- TASK TO CARRY OUT:
Could you copy exactly the lines below, beginning at the line with "turquoise vase: 4 -> 2" and stopping after the line with "purple heart: 4 -> 6", with no pictures?

- SUPPLIED MATERIAL:
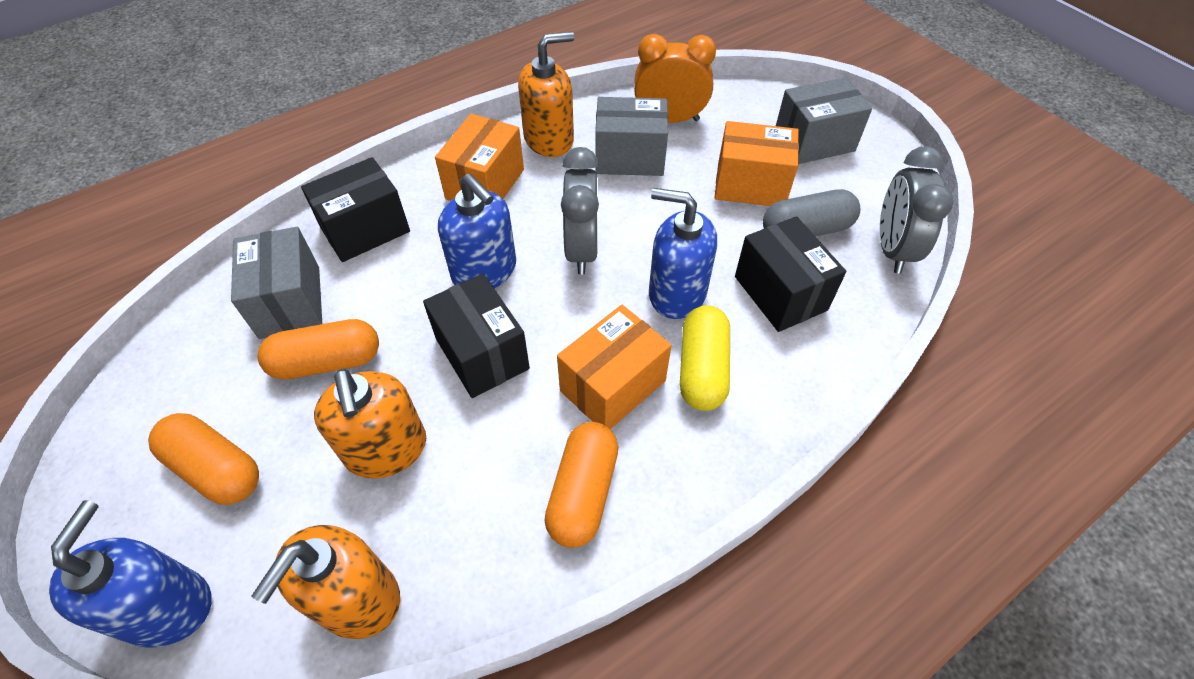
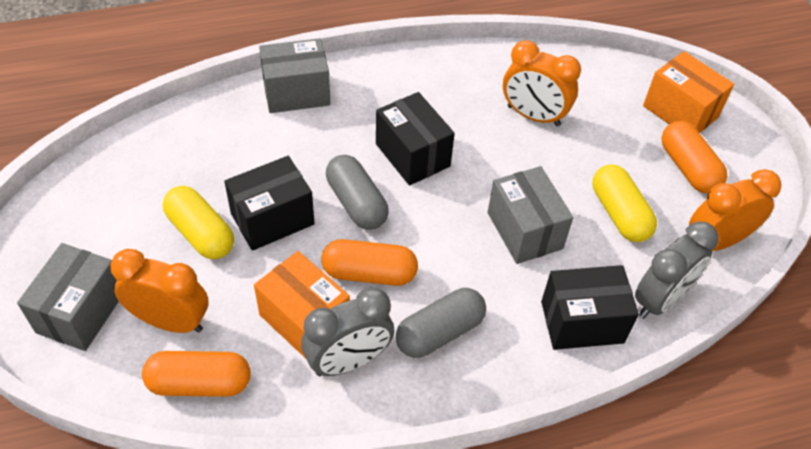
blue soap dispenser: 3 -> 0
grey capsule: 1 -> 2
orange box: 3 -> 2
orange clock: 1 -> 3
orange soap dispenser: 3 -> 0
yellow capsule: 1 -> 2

--

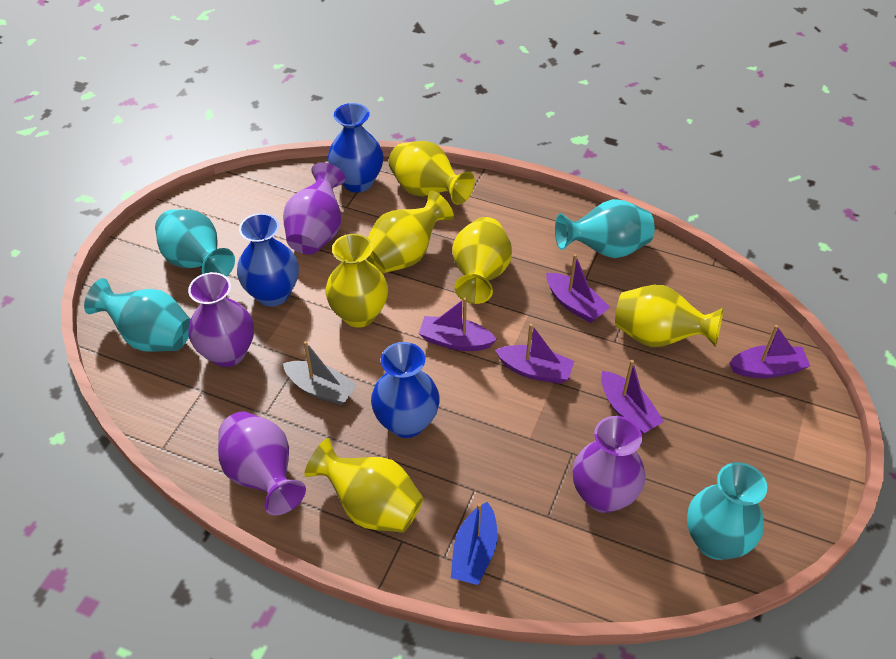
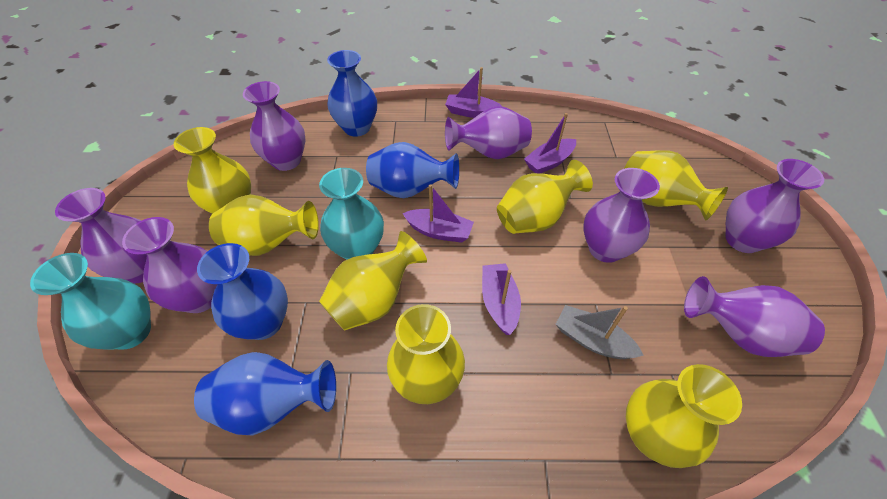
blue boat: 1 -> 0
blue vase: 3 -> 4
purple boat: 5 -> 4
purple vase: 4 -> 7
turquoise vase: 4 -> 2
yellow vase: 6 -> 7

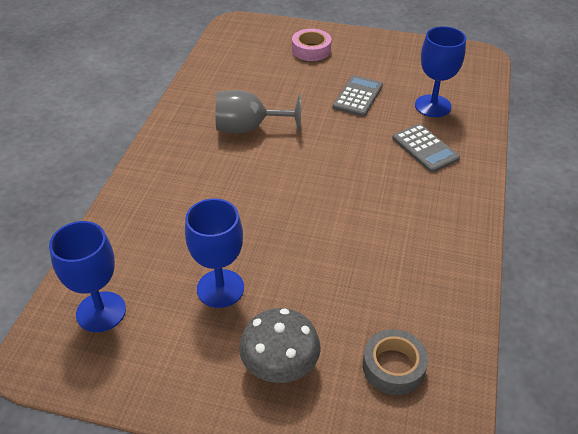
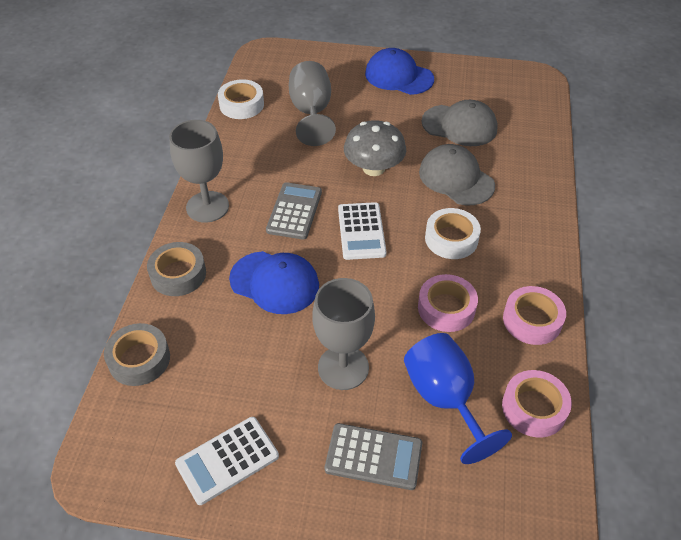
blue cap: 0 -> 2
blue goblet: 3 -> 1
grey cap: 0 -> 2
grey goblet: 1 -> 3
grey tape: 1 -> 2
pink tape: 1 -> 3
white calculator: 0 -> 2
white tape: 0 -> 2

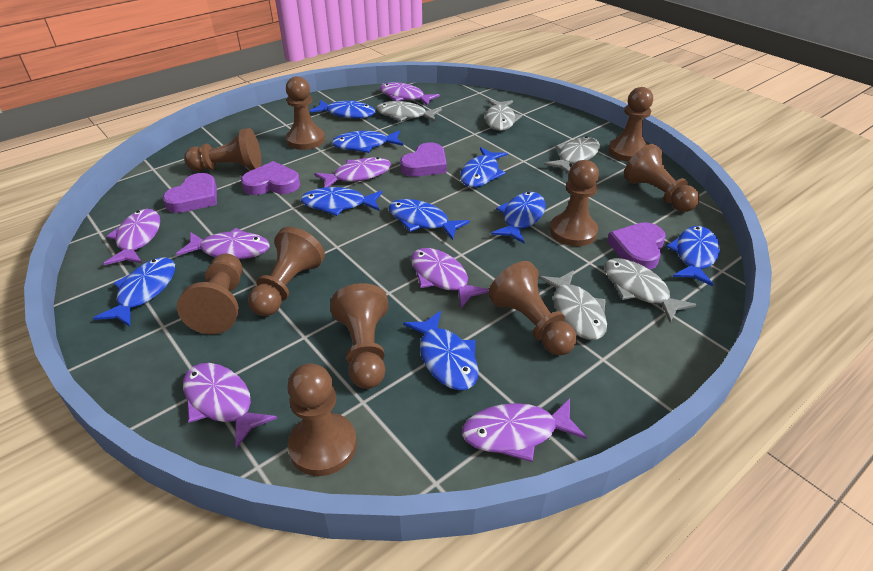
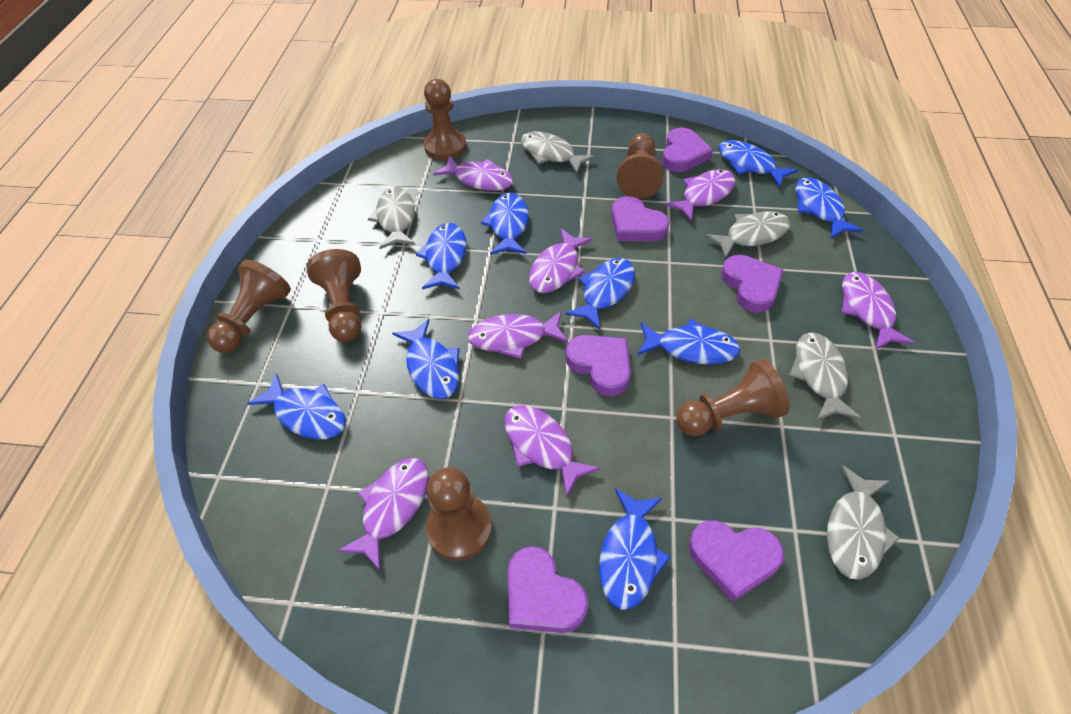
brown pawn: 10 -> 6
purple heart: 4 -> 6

* * *

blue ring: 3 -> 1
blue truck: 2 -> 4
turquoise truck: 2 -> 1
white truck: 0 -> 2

- RESPONSE FOR THIS EXERCISE:
turquoise vase: 4 -> 2
yellow vase: 6 -> 7

blue cap: 0 -> 2
blue goblet: 3 -> 1
grey cap: 0 -> 2
grey goblet: 1 -> 3
grey tape: 1 -> 2
pink tape: 1 -> 3
white calculator: 0 -> 2
white tape: 0 -> 2

brown pawn: 10 -> 6
purple heart: 4 -> 6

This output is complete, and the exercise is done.